= What the task requires =
Exactly and only the lines from the first entry through the line with "LINE2 pin GND: GND -> none" should be copied, both ends included, with no pictures.

Revision comparison data
+ + +

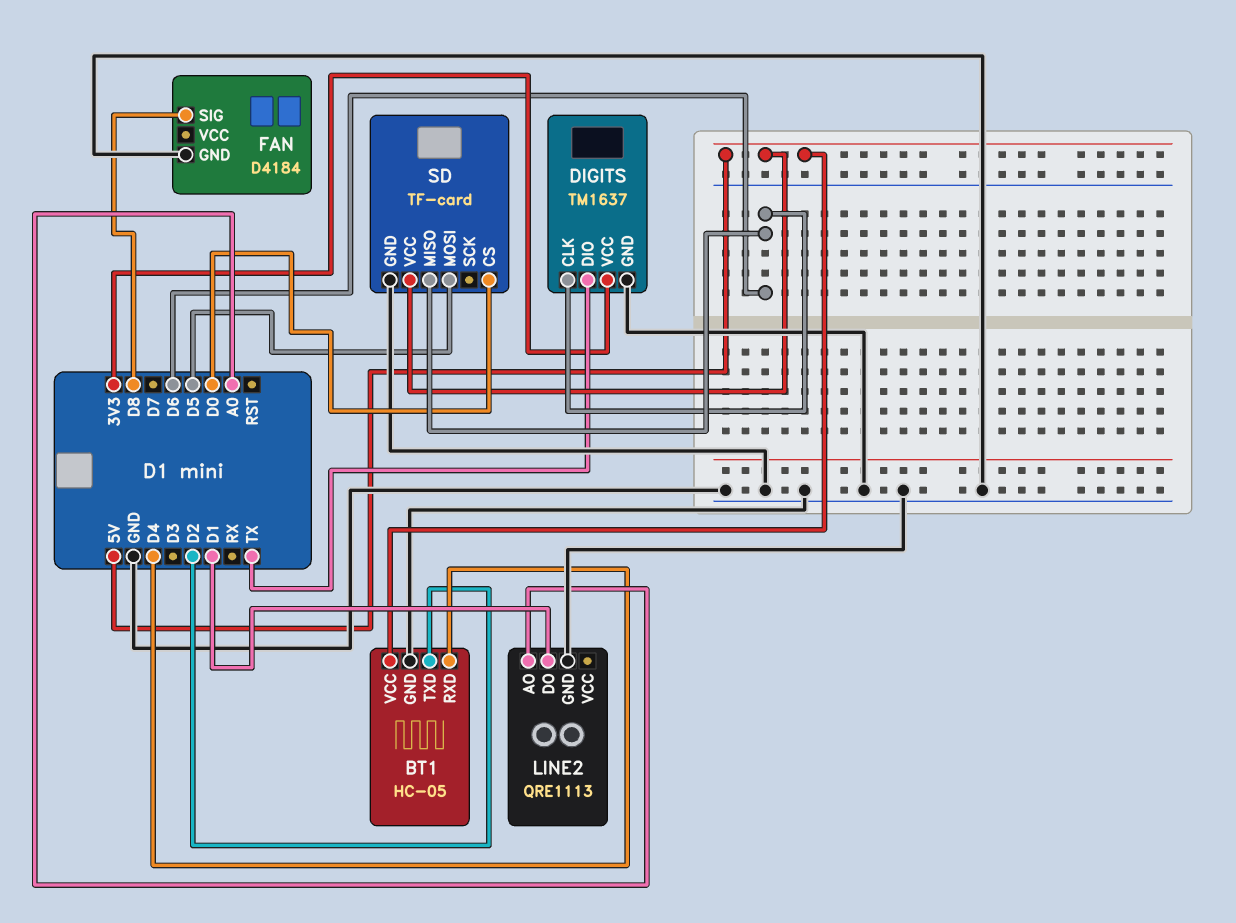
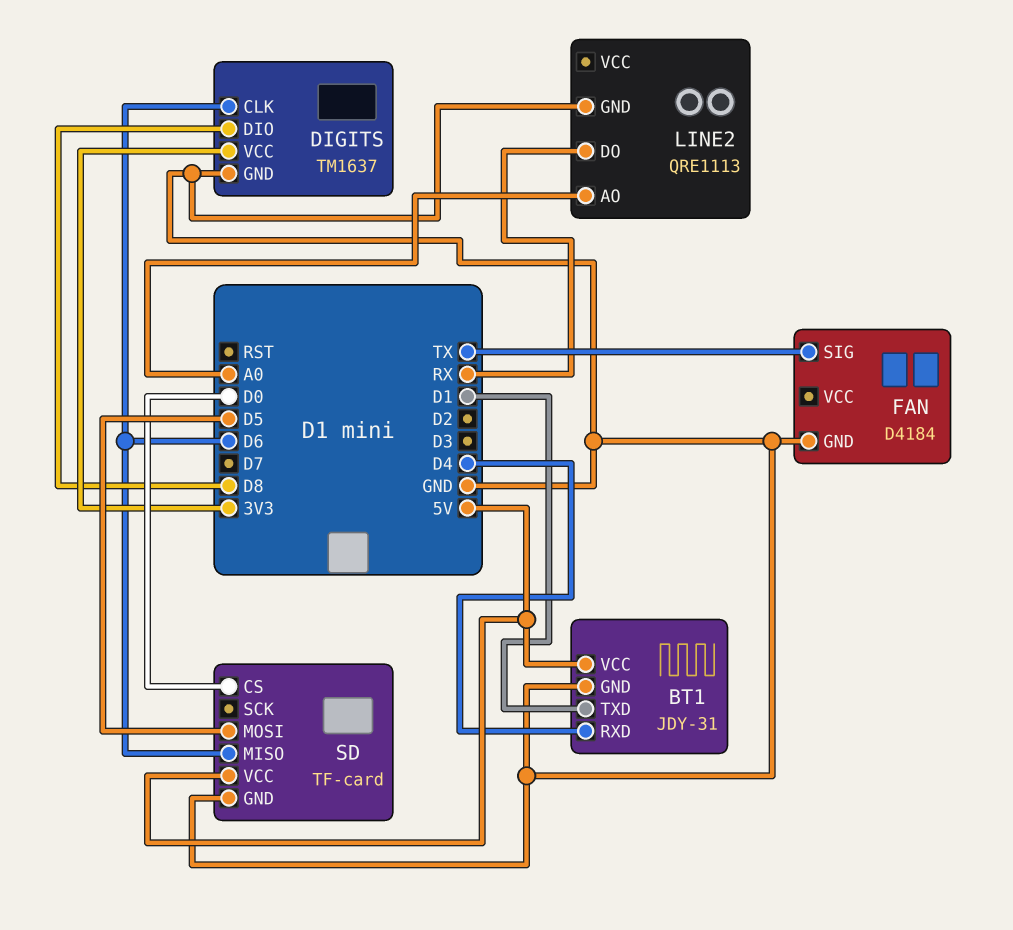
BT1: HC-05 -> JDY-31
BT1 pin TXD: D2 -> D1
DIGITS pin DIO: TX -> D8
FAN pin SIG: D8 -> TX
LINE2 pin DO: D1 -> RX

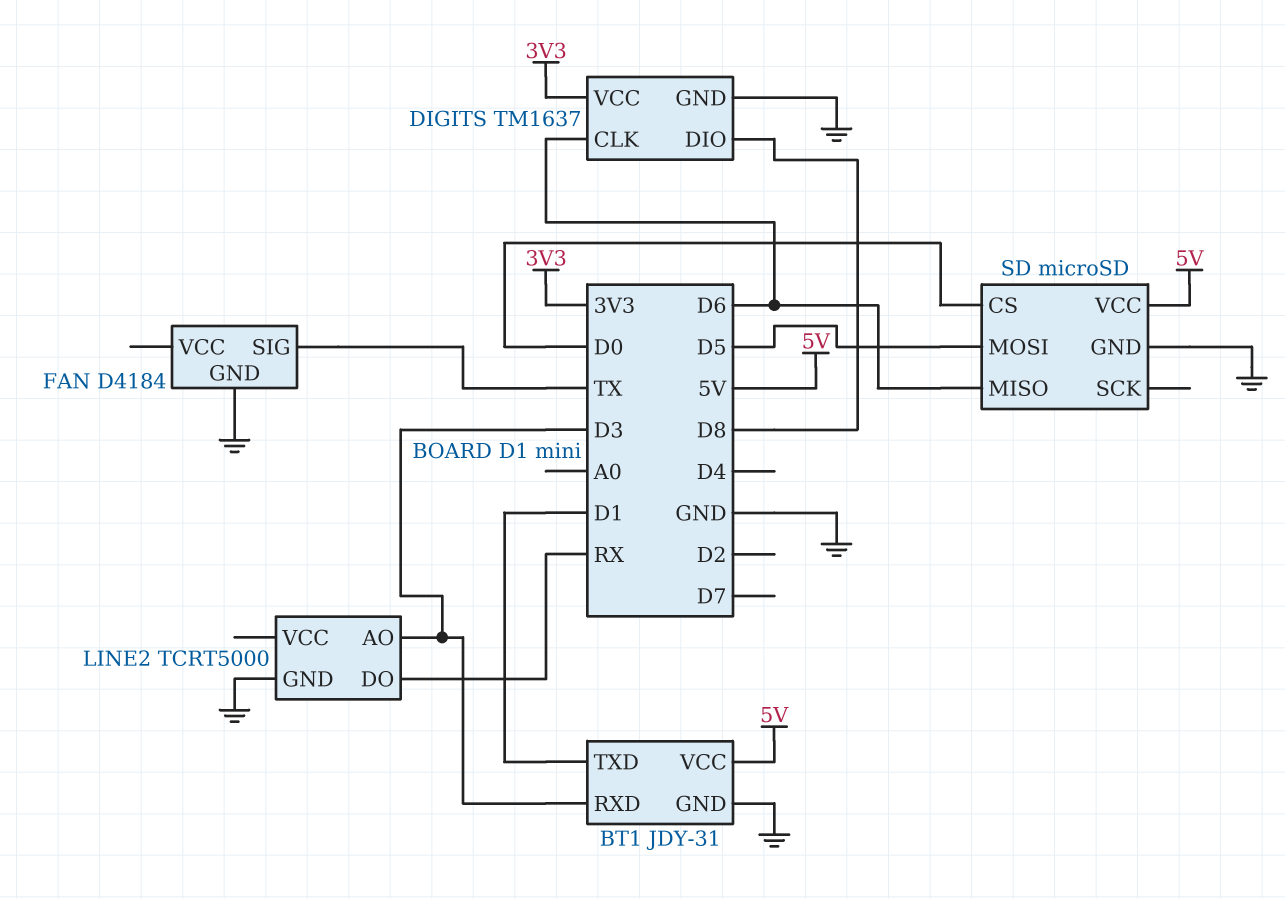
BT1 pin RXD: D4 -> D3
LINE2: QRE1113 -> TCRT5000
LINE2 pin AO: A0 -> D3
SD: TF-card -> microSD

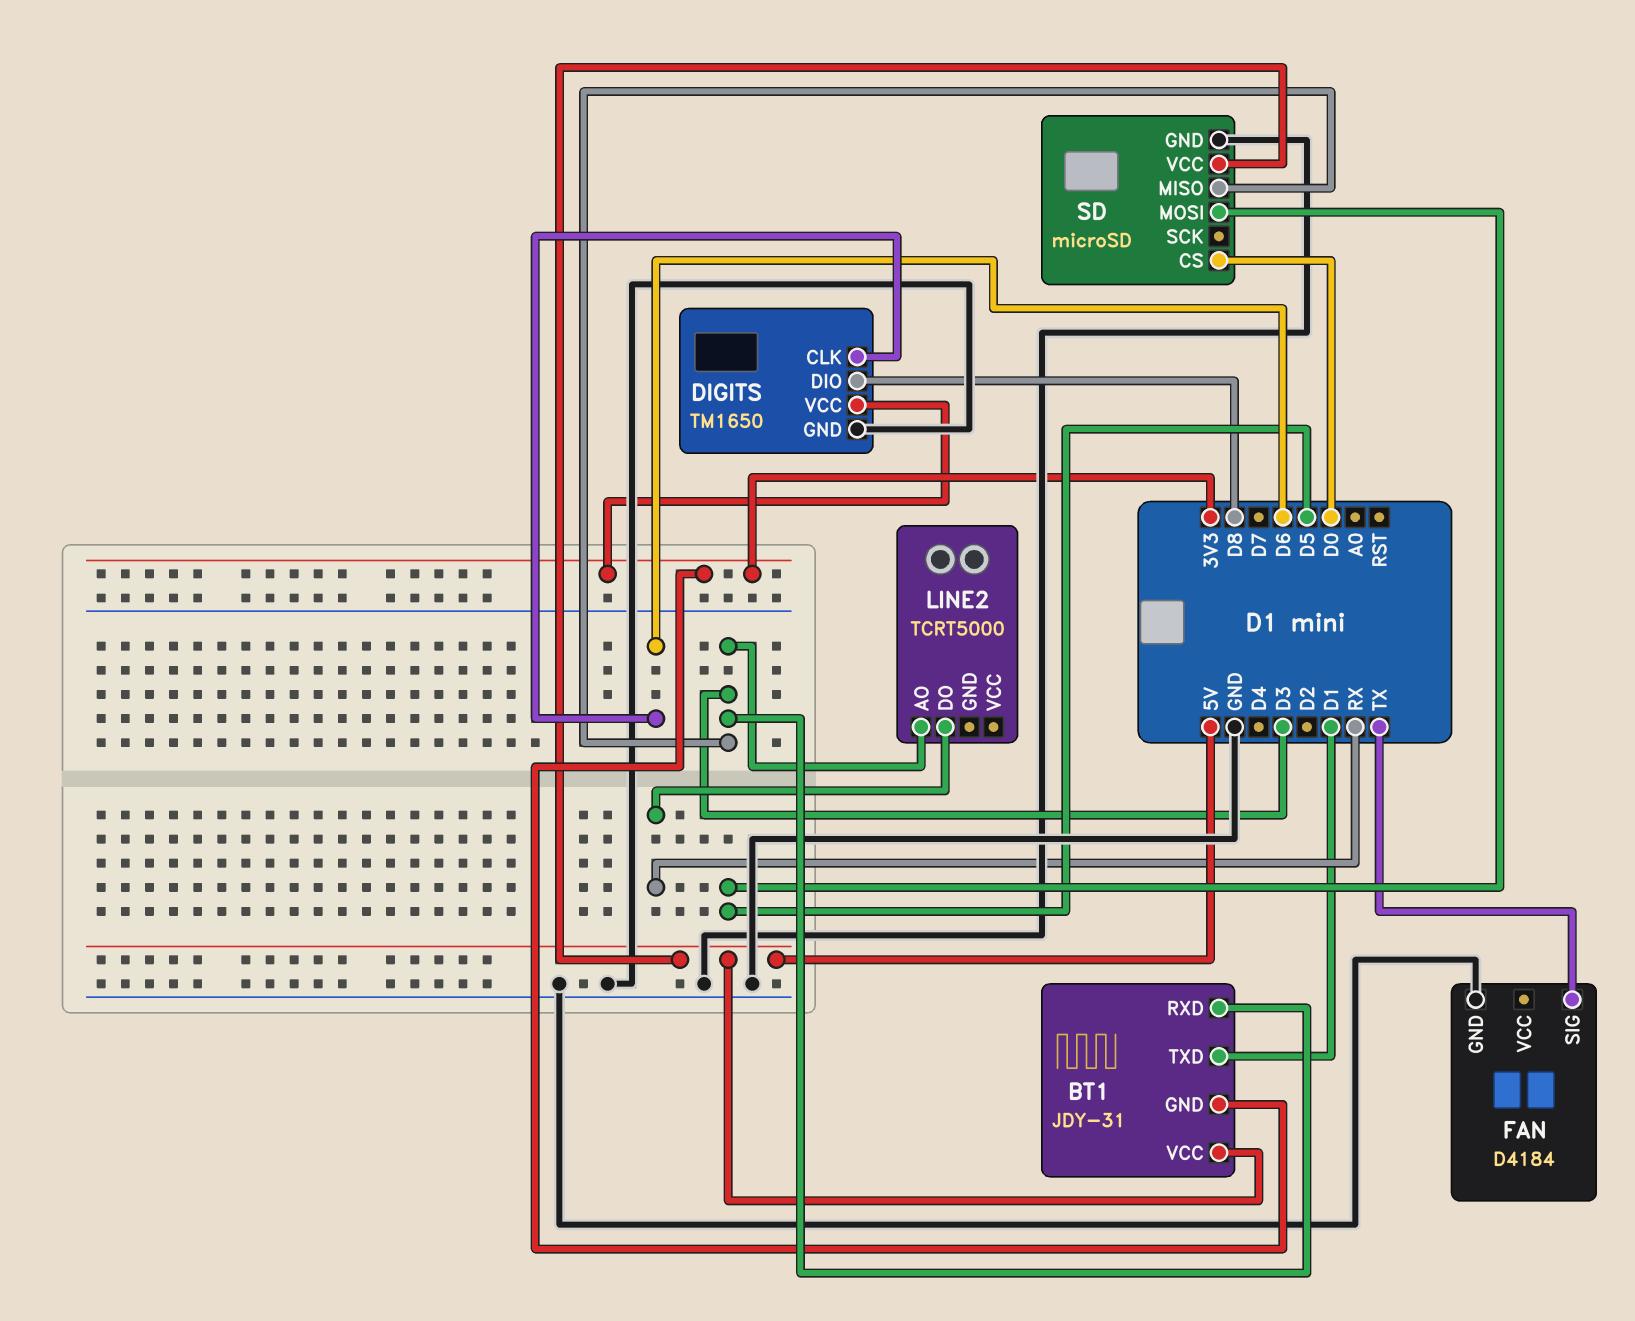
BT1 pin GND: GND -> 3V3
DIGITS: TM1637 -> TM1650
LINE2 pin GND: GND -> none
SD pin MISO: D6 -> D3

+ + +

= Expected answer =
BT1: HC-05 -> JDY-31
BT1 pin TXD: D2 -> D1
DIGITS pin DIO: TX -> D8
FAN pin SIG: D8 -> TX
LINE2 pin DO: D1 -> RX

BT1 pin RXD: D4 -> D3
LINE2: QRE1113 -> TCRT5000
LINE2 pin AO: A0 -> D3
SD: TF-card -> microSD

BT1 pin GND: GND -> 3V3
DIGITS: TM1637 -> TM1650
LINE2 pin GND: GND -> none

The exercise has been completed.